- [Prompt]:
Repeat word for word the line with "287 798 327>" and every line after it until the records below run out.

- [Data supplied]:
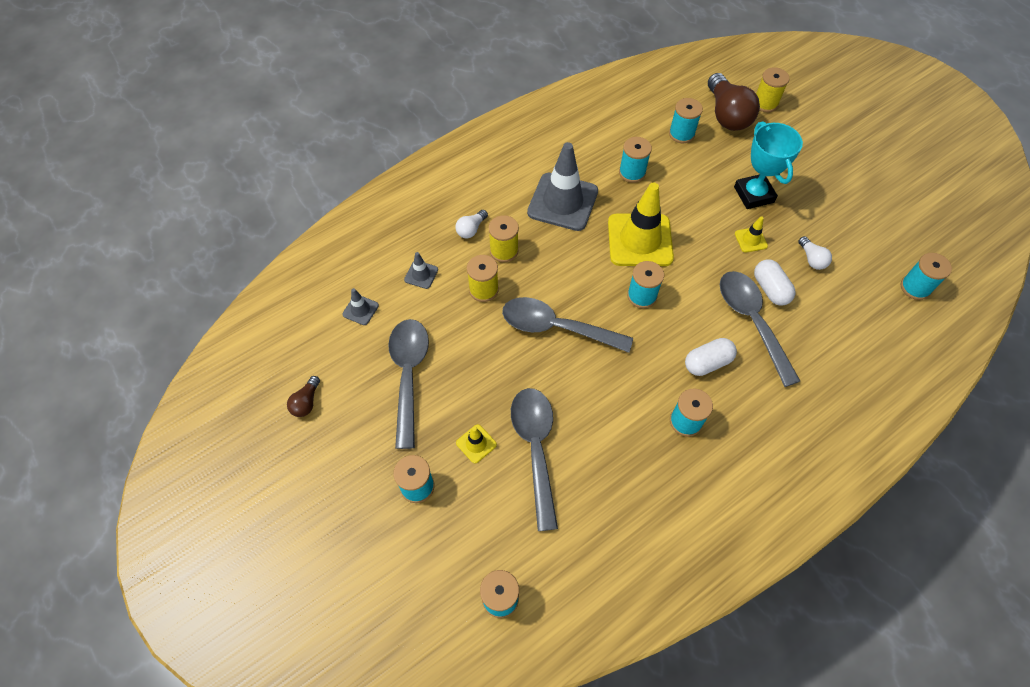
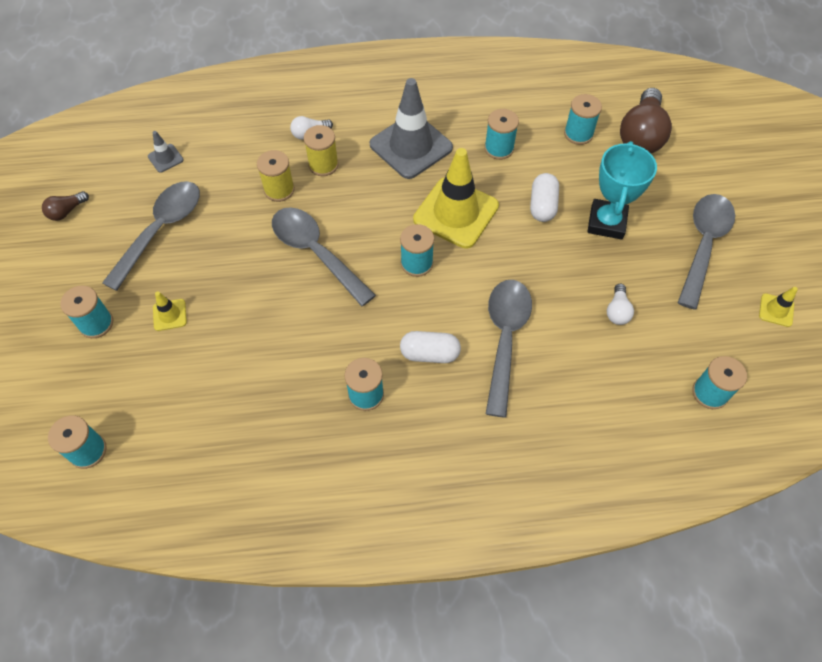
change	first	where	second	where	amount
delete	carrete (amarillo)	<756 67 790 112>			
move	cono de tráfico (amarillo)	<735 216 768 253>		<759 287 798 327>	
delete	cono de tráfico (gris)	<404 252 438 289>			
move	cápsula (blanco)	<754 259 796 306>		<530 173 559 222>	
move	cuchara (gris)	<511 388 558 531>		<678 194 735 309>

- [Exercise response]:
move	cono de tráfico (amarillo)	<735 216 768 253>		<759 287 798 327>	
delete	cono de tráfico (gris)	<404 252 438 289>			
move	cápsula (blanco)	<754 259 796 306>		<530 173 559 222>	
move	cuchara (gris)	<511 388 558 531>		<678 194 735 309>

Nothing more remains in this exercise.